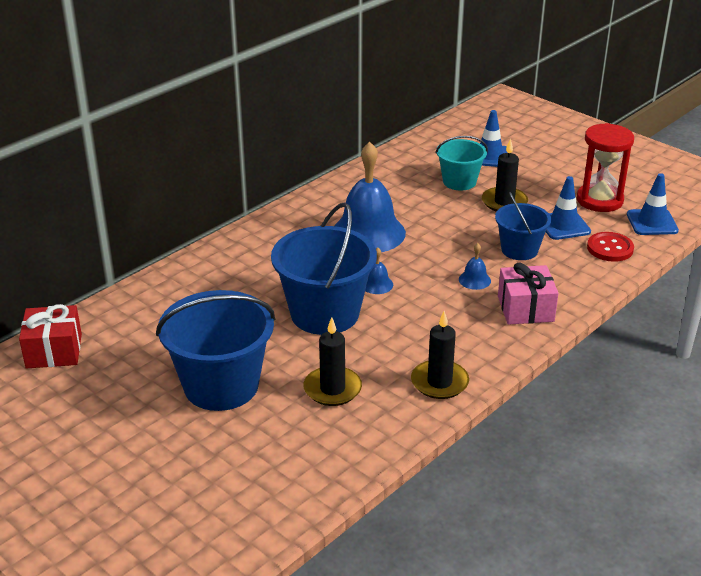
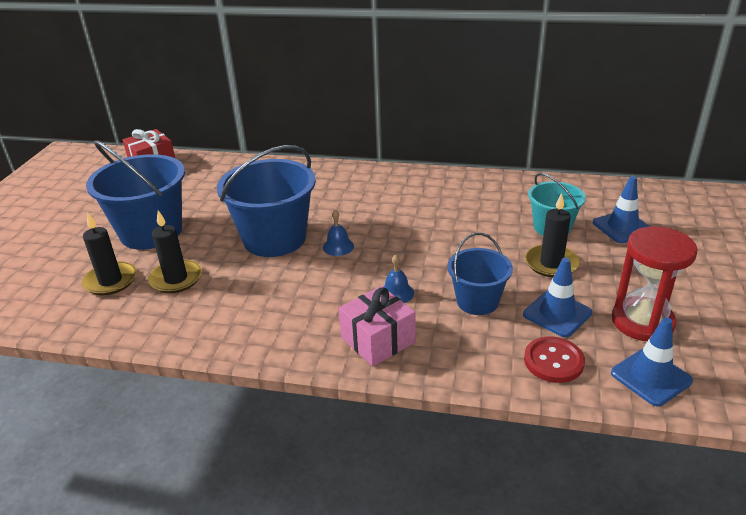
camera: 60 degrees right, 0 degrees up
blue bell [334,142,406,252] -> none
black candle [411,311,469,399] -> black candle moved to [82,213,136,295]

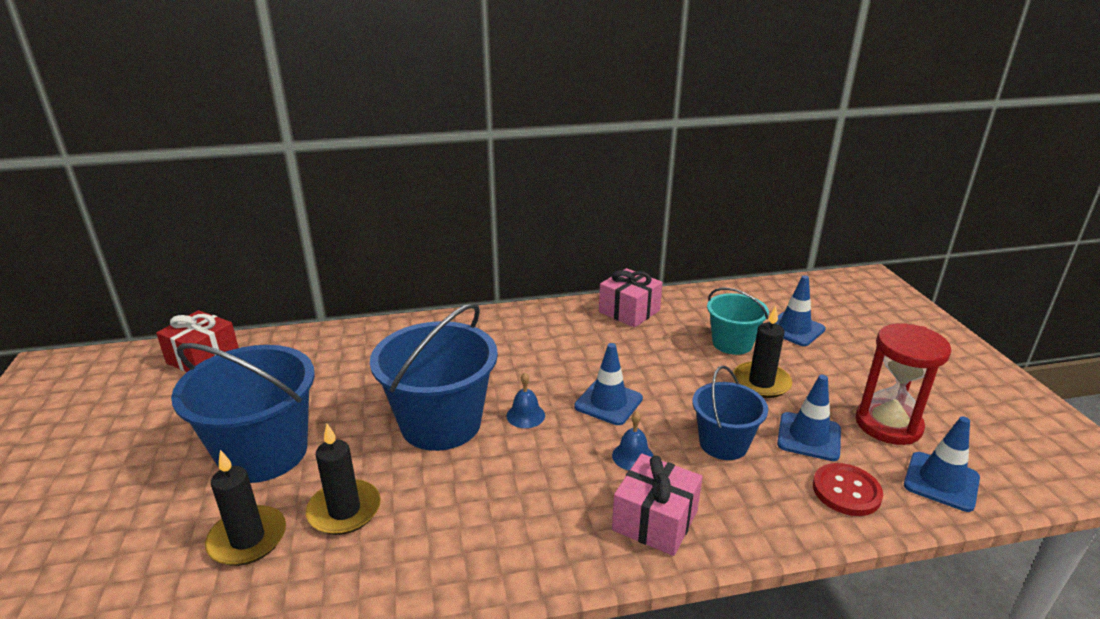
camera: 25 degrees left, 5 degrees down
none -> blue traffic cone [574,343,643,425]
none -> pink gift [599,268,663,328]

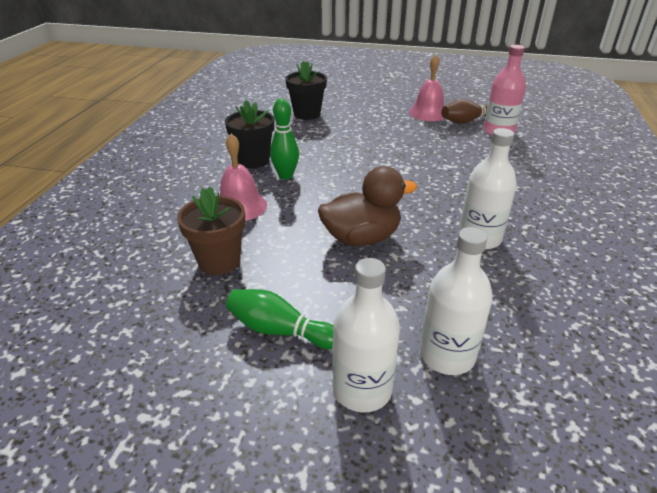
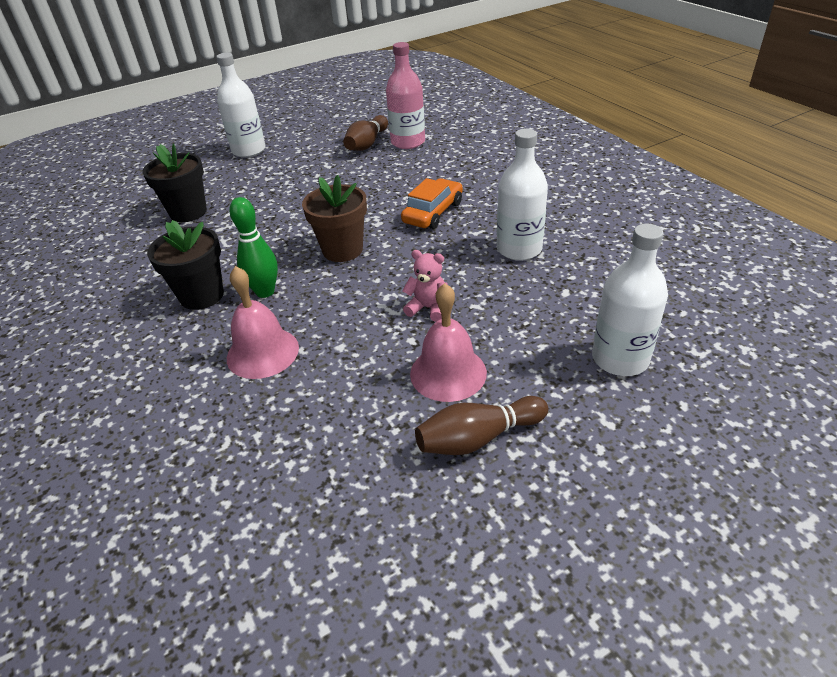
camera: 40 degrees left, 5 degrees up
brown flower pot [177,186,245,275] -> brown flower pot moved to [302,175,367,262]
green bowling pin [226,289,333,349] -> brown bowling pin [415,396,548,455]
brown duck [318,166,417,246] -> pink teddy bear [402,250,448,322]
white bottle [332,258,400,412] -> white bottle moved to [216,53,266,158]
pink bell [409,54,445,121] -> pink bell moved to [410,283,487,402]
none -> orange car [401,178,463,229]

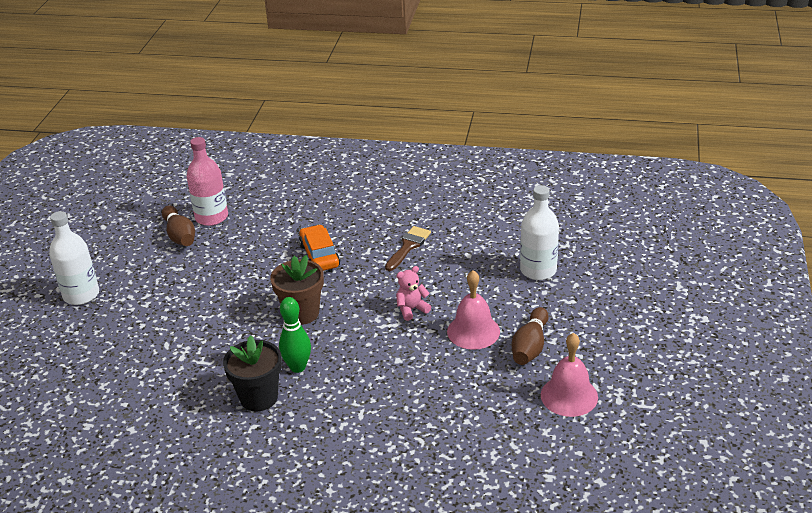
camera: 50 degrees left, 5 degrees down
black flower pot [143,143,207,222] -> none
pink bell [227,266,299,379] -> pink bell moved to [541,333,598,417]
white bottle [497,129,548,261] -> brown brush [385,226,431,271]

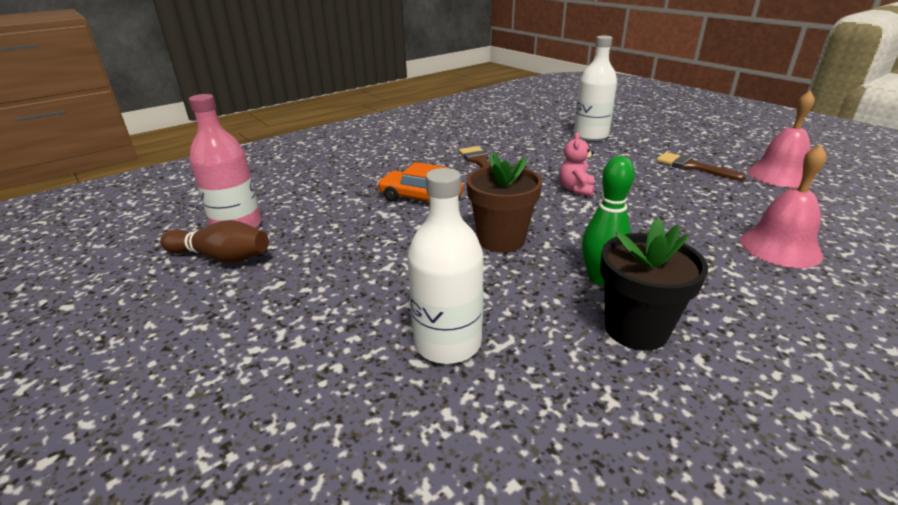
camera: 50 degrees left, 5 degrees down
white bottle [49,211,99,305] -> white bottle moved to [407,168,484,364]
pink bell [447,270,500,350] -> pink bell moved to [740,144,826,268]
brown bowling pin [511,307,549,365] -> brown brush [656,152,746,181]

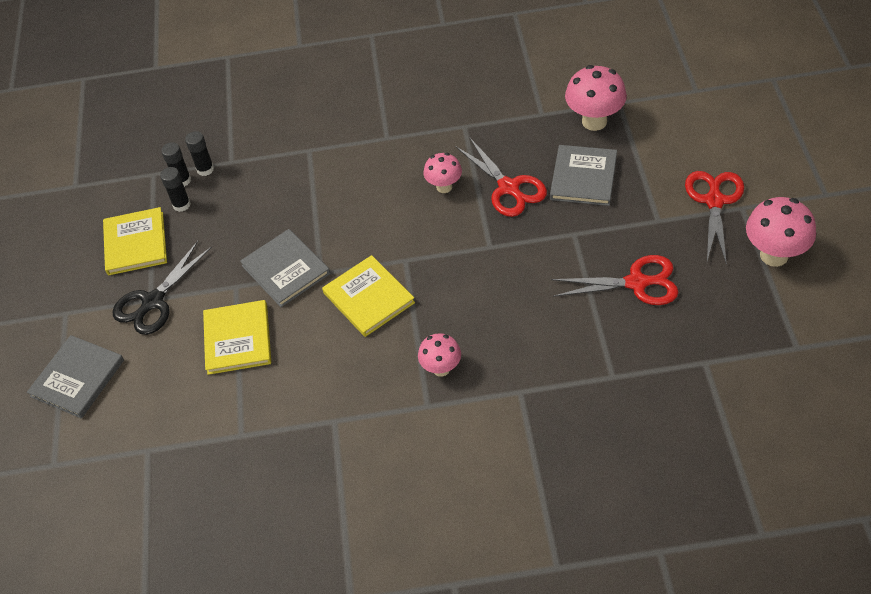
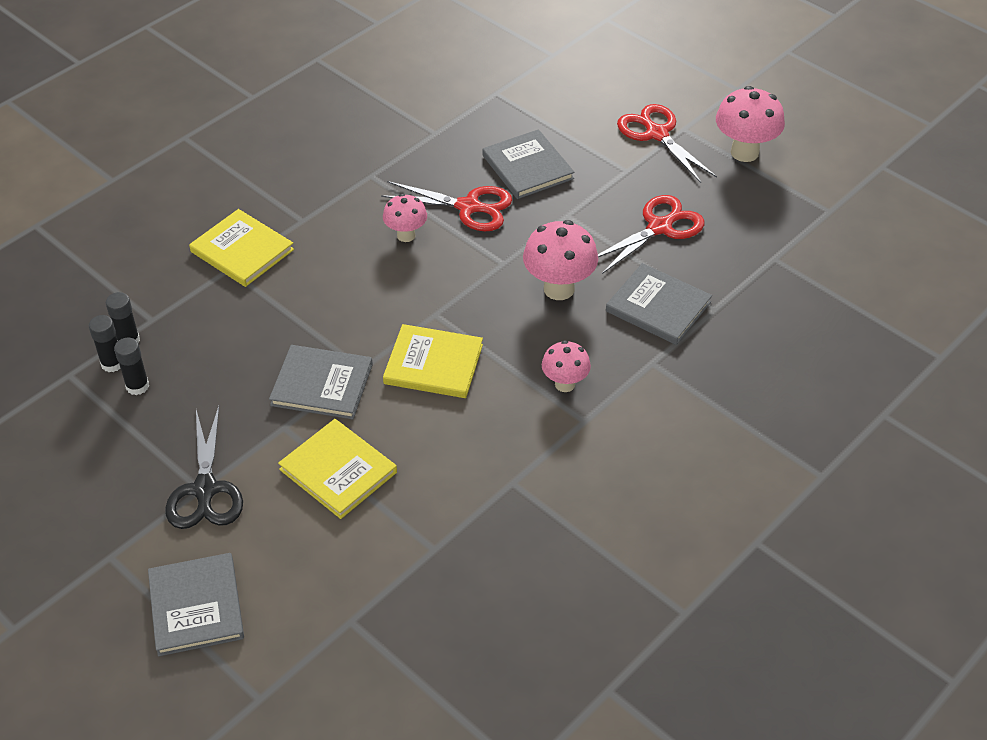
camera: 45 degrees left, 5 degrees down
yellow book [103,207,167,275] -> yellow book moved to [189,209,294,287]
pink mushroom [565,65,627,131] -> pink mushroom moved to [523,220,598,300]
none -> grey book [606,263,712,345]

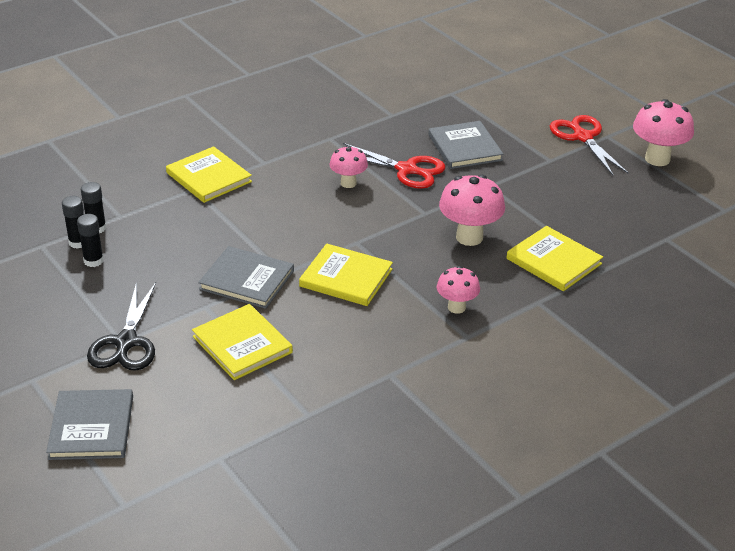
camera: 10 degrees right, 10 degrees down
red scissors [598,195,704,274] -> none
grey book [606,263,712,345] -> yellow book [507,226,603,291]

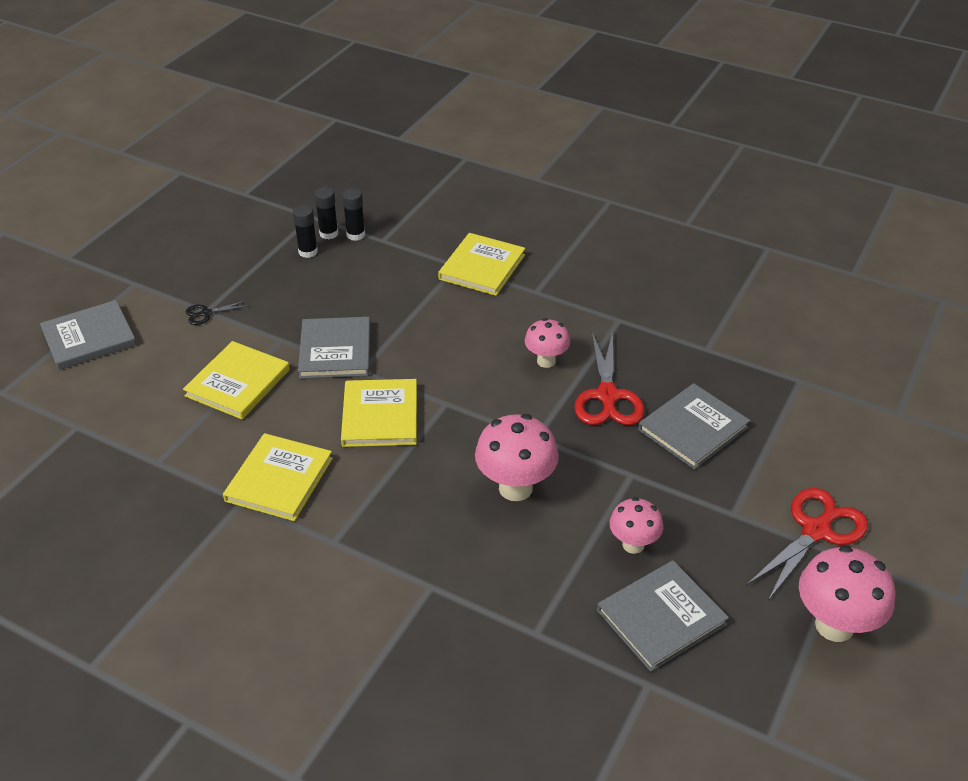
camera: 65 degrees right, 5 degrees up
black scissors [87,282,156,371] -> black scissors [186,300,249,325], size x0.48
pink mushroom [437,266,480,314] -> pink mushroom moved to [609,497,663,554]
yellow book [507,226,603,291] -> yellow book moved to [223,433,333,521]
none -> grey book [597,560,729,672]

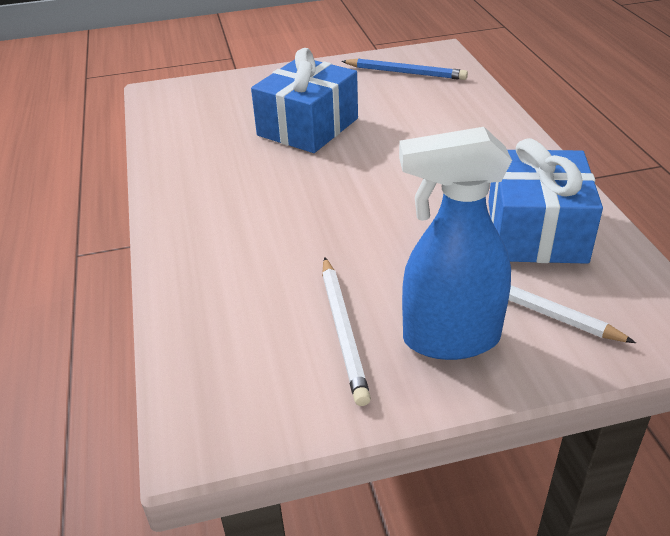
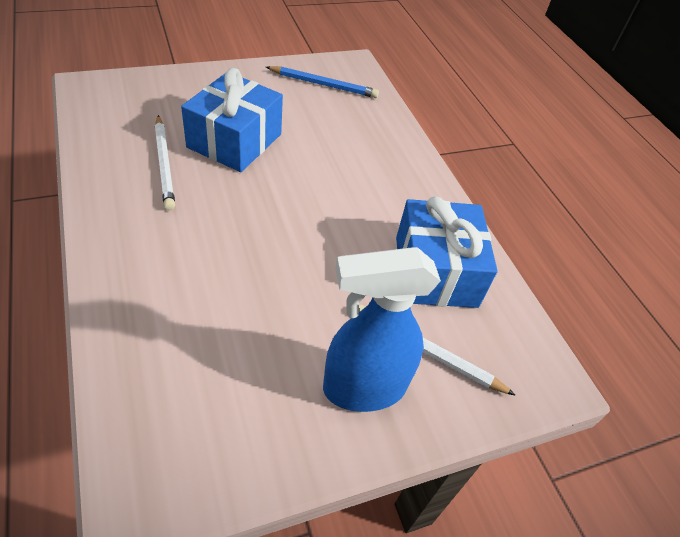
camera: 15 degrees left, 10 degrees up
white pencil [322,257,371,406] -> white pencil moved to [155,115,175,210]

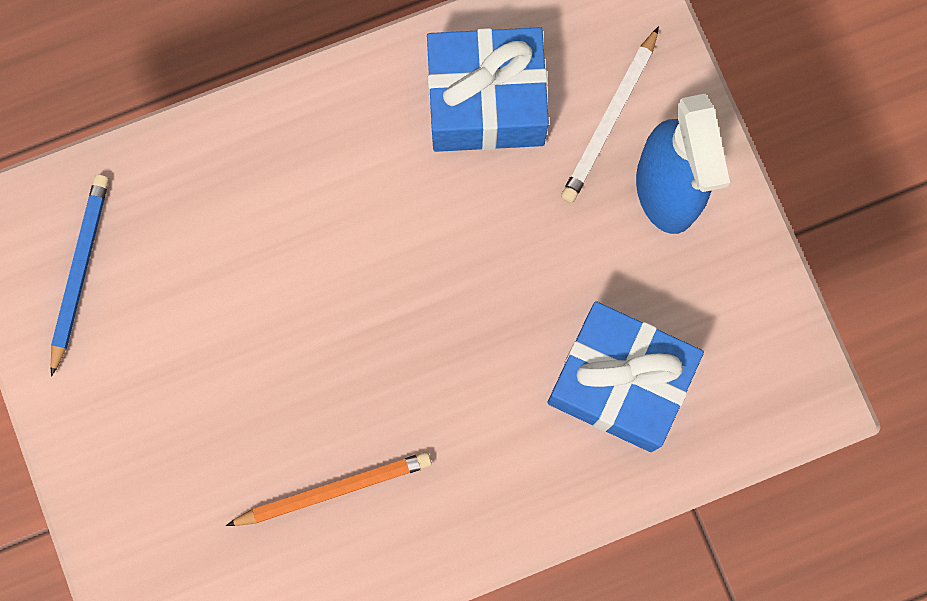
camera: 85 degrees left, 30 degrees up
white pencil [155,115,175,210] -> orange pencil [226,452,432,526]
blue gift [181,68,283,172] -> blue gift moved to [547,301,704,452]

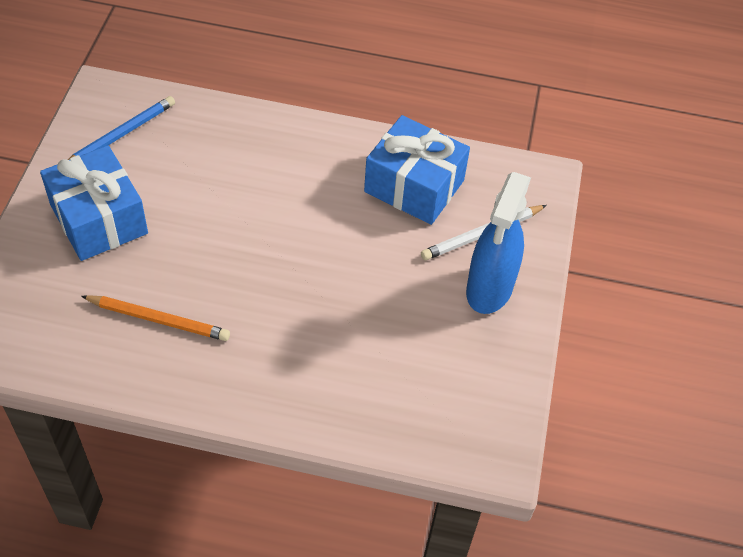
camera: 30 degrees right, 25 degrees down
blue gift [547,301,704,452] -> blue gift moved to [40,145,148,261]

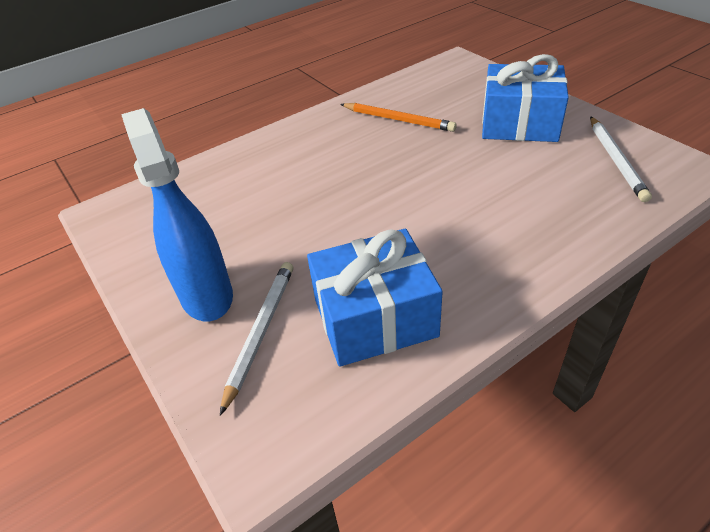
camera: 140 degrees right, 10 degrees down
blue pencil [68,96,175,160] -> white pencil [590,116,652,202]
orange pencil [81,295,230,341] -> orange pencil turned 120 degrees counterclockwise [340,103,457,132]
========================================
- _TASK ITEM_
Copy only these lines from the records above, exactly: the one with "brown flower pot [177,186,245,275]", the one with "pink bell [447,270,500,350]", and those between. Skip the pictures.

- _RESPONSE BOX_
brown flower pot [177,186,245,275] -> brown flower pot moved to [302,175,367,262]
green bowling pin [226,289,333,349] -> brown bowling pin [415,396,548,455]
brown duck [318,166,417,246] -> pink teddy bear [402,250,448,322]
white bottle [332,258,400,412] -> white bottle moved to [216,53,266,158]
pink bell [409,54,445,121] -> pink bell moved to [410,283,487,402]
none -> orange car [401,178,463,229]

camera: 50 degrees left, 5 degrees down
black flower pot [143,143,207,222] -> none
pink bell [227,266,299,379] -> pink bell moved to [541,333,598,417]
white bottle [497,129,548,261] -> brown brush [385,226,431,271]

camera: 50 degrees left, 5 degrees down
white bottle [49,211,99,305] -> white bottle moved to [407,168,484,364]
pink bell [447,270,500,350] -> pink bell moved to [740,144,826,268]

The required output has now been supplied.